- Opening Delimiter -

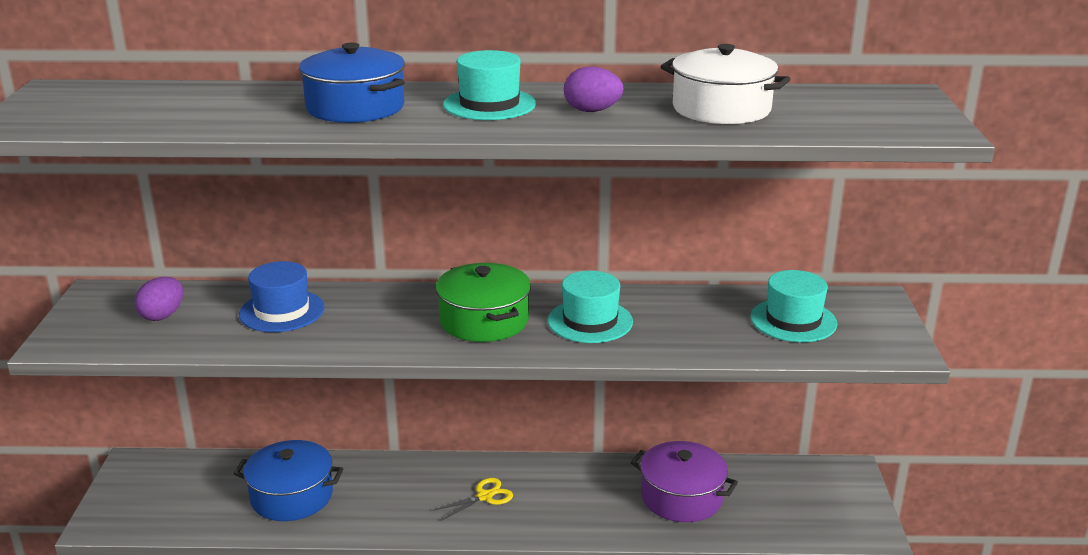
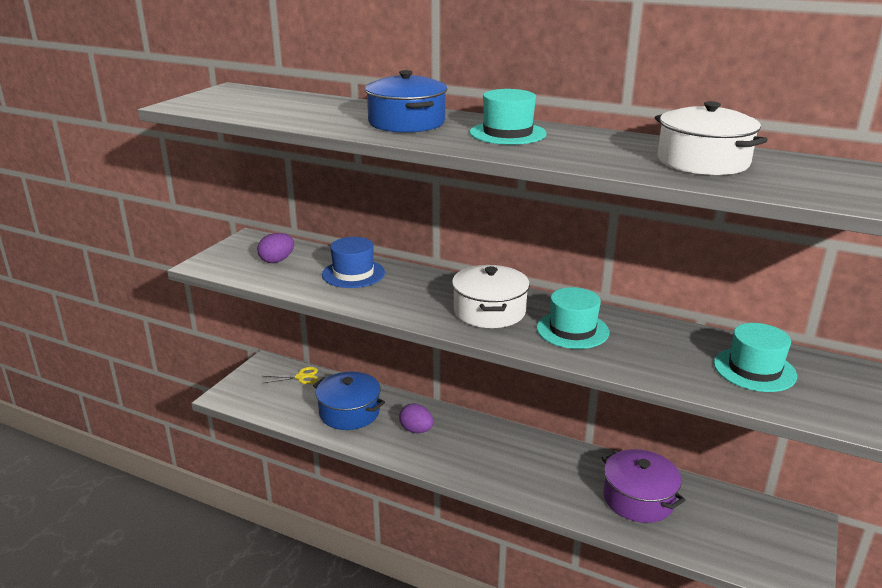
camera: 25 degrees right, 0 degrees up
(484, 320) = (489, 311): green pot -> white pot
(484, 496) = (481, 452): yellow scissors -> yellow scissors (300, 377)
(592, 111) = (585, 148): purple egg -> purple egg (416, 430)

- Closing Delimiter -

* [What to produce] Would you retype each line above exactly and skip every image?

* [Response area]
camera: 25 degrees right, 0 degrees up
(484, 320) = (489, 311): green pot -> white pot
(484, 496) = (481, 452): yellow scissors -> yellow scissors (300, 377)
(592, 111) = (585, 148): purple egg -> purple egg (416, 430)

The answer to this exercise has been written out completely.